Revision comparison data:
* * * *
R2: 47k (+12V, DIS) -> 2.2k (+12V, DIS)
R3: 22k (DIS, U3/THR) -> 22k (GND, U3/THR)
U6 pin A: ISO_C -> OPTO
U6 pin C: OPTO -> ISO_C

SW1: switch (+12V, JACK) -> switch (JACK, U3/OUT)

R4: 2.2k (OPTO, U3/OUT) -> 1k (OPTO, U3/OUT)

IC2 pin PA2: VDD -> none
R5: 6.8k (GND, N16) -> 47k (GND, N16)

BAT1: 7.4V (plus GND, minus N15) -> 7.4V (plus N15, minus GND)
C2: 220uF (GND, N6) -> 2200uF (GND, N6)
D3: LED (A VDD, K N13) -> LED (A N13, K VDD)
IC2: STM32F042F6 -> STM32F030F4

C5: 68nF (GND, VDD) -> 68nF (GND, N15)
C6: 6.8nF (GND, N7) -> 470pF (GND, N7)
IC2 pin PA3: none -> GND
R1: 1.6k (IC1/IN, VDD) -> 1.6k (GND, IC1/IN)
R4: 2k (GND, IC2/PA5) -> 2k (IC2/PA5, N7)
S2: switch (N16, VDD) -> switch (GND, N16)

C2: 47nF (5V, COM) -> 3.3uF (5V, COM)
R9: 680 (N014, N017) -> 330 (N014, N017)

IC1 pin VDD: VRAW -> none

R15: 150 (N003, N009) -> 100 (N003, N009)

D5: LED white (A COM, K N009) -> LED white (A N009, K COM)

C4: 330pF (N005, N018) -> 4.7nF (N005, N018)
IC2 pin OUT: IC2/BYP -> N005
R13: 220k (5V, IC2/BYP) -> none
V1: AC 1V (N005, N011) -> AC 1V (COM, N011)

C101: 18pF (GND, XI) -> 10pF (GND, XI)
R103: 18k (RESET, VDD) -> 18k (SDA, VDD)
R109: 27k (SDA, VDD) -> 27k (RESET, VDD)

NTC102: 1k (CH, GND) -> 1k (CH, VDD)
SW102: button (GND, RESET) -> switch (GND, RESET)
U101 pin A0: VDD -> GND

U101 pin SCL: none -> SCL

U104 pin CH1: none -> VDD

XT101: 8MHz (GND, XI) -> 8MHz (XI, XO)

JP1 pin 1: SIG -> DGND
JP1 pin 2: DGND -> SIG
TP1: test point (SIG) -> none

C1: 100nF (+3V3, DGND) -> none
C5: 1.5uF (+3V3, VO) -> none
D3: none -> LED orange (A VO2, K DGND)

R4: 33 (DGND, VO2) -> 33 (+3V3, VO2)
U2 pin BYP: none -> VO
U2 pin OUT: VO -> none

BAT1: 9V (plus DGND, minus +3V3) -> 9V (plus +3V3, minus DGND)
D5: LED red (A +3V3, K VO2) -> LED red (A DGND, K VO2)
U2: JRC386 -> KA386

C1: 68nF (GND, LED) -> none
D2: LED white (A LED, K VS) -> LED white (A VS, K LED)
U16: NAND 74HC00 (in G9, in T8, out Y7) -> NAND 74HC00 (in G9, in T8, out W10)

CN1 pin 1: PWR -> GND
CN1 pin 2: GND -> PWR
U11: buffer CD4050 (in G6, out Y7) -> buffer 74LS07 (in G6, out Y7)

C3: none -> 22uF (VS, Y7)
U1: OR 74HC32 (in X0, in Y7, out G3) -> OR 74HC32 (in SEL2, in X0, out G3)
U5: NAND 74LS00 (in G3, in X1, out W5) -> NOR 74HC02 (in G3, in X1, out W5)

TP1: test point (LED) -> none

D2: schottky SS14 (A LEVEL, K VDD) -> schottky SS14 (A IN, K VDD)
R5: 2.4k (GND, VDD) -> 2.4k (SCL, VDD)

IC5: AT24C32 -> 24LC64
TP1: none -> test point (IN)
* * * *
» Aim of the task
Only lines of the data holding the word "DGND" go in the answer. Please copy each of them.

» Task answer
JP1 pin 1: SIG -> DGND
JP1 pin 2: DGND -> SIG
C1: 100nF (+3V3, DGND) -> none
D3: none -> LED orange (A VO2, K DGND)
R4: 33 (DGND, VO2) -> 33 (+3V3, VO2)
BAT1: 9V (plus DGND, minus +3V3) -> 9V (plus +3V3, minus DGND)
D5: LED red (A +3V3, K VO2) -> LED red (A DGND, K VO2)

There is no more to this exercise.